§ Brief: Would you return the entries below exactly from the line containing "yellow tefolime 295" onward, ending with the final line and including it, and nothing else?

§ Items from a data source:
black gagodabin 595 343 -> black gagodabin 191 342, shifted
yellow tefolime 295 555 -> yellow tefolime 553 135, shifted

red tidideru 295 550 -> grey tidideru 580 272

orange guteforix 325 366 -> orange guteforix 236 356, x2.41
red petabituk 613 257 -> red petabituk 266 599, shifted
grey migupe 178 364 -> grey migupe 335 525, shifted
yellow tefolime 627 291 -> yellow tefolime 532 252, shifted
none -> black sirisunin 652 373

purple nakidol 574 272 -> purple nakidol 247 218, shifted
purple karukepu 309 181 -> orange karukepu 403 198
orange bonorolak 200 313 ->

§ Written response:
yellow tefolime 295 555 -> yellow tefolime 553 135, shifted

red tidideru 295 550 -> grey tidideru 580 272

orange guteforix 325 366 -> orange guteforix 236 356, x2.41
red petabituk 613 257 -> red petabituk 266 599, shifted
grey migupe 178 364 -> grey migupe 335 525, shifted
yellow tefolime 627 291 -> yellow tefolime 532 252, shifted
none -> black sirisunin 652 373

purple nakidol 574 272 -> purple nakidol 247 218, shifted
purple karukepu 309 181 -> orange karukepu 403 198
orange bonorolak 200 313 ->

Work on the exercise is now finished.